» **EXERCISE DIRECTIONS**: Edit the entries below so that "centreline" becomes "centerline" wherever it occurs, and keep everything else the same.

·····

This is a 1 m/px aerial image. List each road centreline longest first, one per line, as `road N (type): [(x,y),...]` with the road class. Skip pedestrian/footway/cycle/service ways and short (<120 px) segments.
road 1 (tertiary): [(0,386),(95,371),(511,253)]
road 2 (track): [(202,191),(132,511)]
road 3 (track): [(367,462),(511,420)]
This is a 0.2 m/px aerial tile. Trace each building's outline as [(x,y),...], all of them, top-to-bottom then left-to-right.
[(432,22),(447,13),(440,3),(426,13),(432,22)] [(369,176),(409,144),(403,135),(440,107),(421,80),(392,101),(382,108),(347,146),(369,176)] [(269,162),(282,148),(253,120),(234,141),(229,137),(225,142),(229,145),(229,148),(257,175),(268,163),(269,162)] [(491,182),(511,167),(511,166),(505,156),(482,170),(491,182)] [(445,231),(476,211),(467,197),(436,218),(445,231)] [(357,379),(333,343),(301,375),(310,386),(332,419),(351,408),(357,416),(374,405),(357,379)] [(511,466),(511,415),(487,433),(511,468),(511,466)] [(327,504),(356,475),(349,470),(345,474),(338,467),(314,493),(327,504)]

·····

» **THE ANSWER**:
This is a 1 m/px aerial image. List each road centerline longest first, one per line, as `road N (type): [(x,y),...]` with the road class. Skip pedestrian/footway/cycle/service ways and short (<120 px) segments.
road 1 (tertiary): [(0,386),(95,371),(511,253)]
road 2 (track): [(202,191),(132,511)]
road 3 (track): [(367,462),(511,420)]
This is a 0.2 m/px aerial tile. Trace each building's outline as [(x,y),...], all of them, top-to-bottom then left-to-right.
[(432,22),(447,13),(440,3),(426,13),(432,22)] [(369,176),(409,144),(403,135),(440,107),(421,80),(392,101),(382,108),(347,146),(369,176)] [(269,162),(282,148),(253,120),(234,141),(229,137),(225,142),(229,145),(229,148),(257,175),(268,163),(269,162)] [(491,182),(511,167),(511,166),(505,156),(482,170),(491,182)] [(445,231),(476,211),(467,197),(436,218),(445,231)] [(357,379),(333,343),(301,375),(310,386),(332,419),(351,408),(357,416),(374,405),(357,379)] [(511,466),(511,415),(487,433),(511,468),(511,466)] [(327,504),(356,475),(349,470),(345,474),(338,467),(314,493),(327,504)]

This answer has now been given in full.